* Your task:
Only what runs from the line with "C1: 22nF (5V, GND) -> none" to the final line of the records below should be given again, word for word.

Edit tracking data:
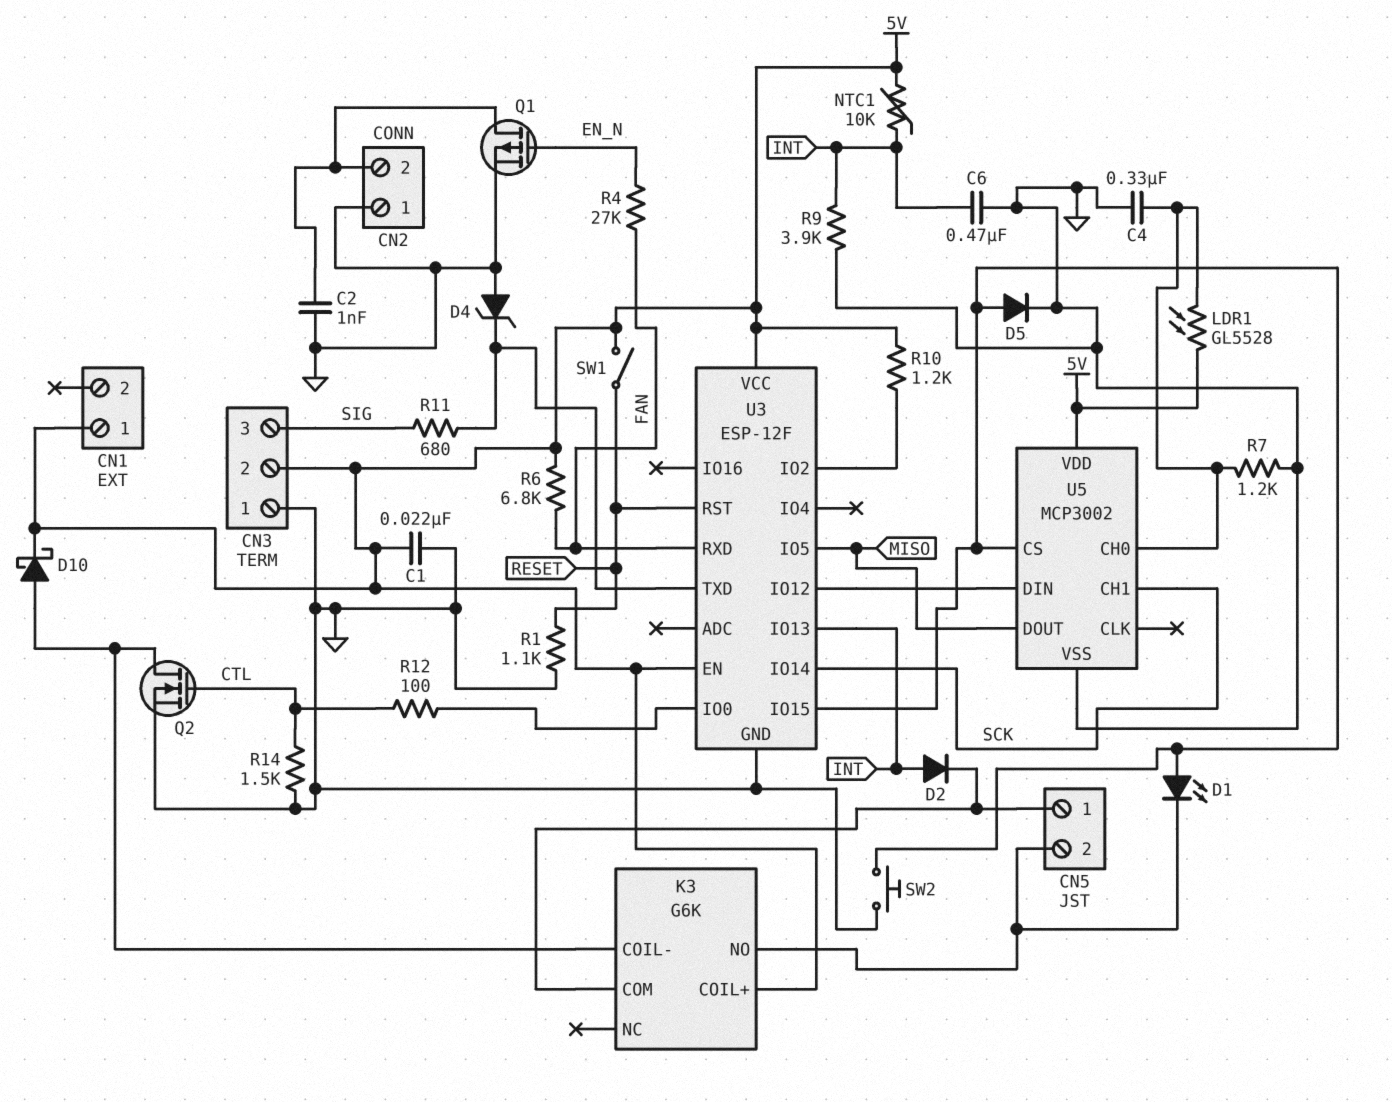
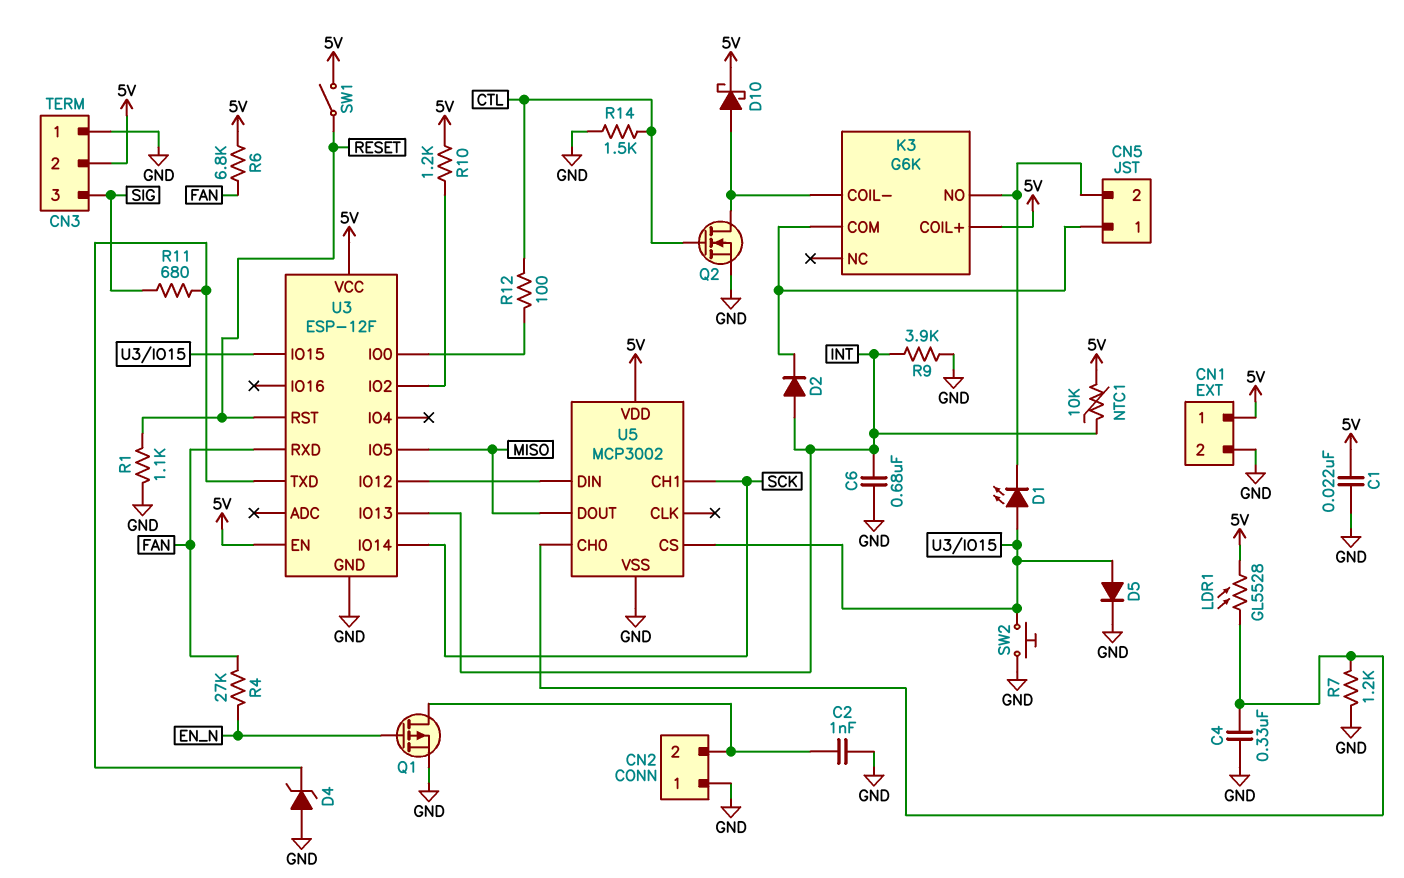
C6: 470nF (GND, INT) -> 680nF (GND, INT)
CN1 pin 2: none -> GND

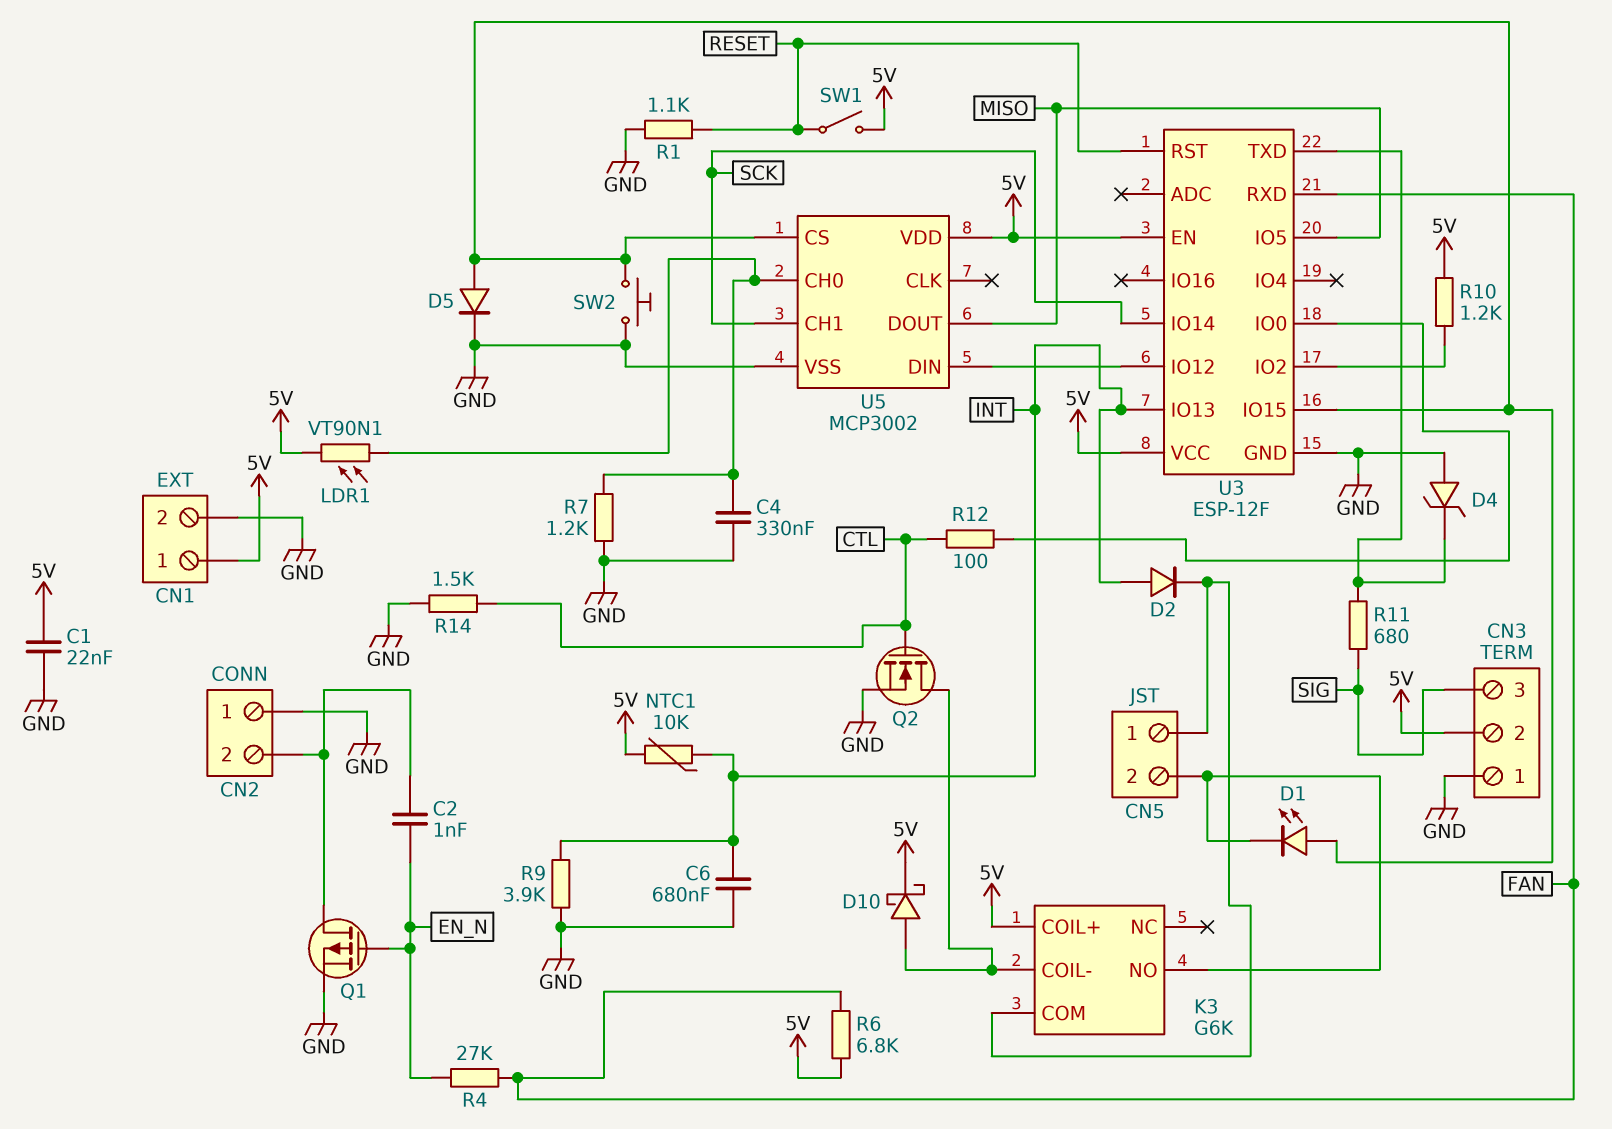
C2: 1nF (CN2/2, GND) -> 1nF (CN2/2, EN_N)
LDR1: GL5528 (5V, U5/CH0) -> VT90N1 (5V, U5/CH0)

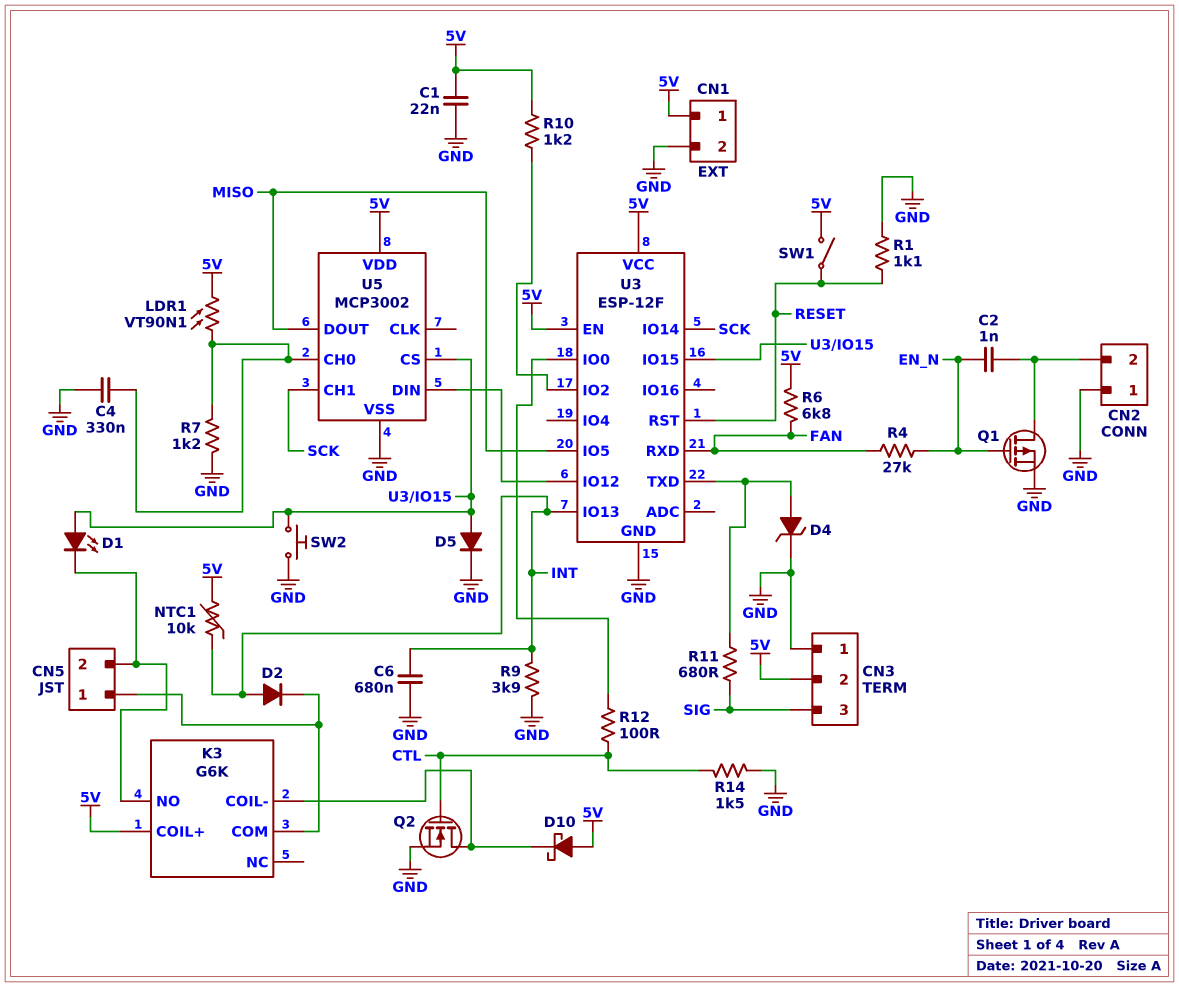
D4: zener (A GND, K U3/TXD) -> zener (A U3/TXD, K GND)
D10: schottky (A K3/COIL-, K 5V) -> schottky (A 5V, K K3/COIL-)

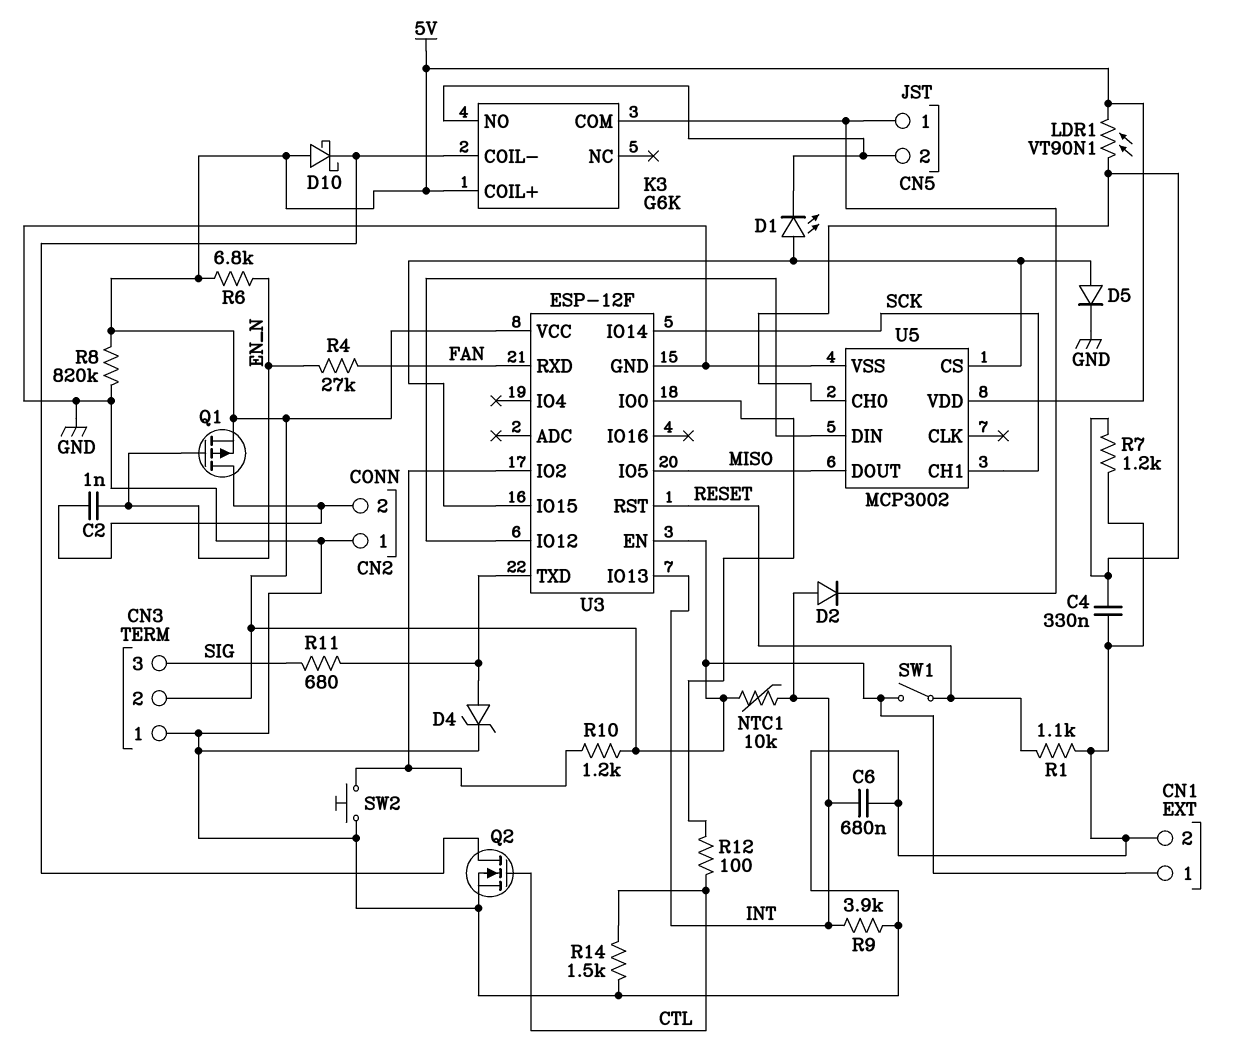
C1: 22nF (5V, GND) -> none
Q1: PMOS (G EN_N, D CN2/2, S GND) -> PMOS (G EN_N, D CN2/2, S 5V)
R6: 6.8k (5V, FAN) -> 6.8k (5V, EN_N)
R8: none -> 820k (5V, GND)
SW2: button (GND, U3/IO15) -> button (GND, U3/IO2)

* Response for this exercise:
C1: 22nF (5V, GND) -> none
Q1: PMOS (G EN_N, D CN2/2, S GND) -> PMOS (G EN_N, D CN2/2, S 5V)
R6: 6.8k (5V, FAN) -> 6.8k (5V, EN_N)
R8: none -> 820k (5V, GND)
SW2: button (GND, U3/IO15) -> button (GND, U3/IO2)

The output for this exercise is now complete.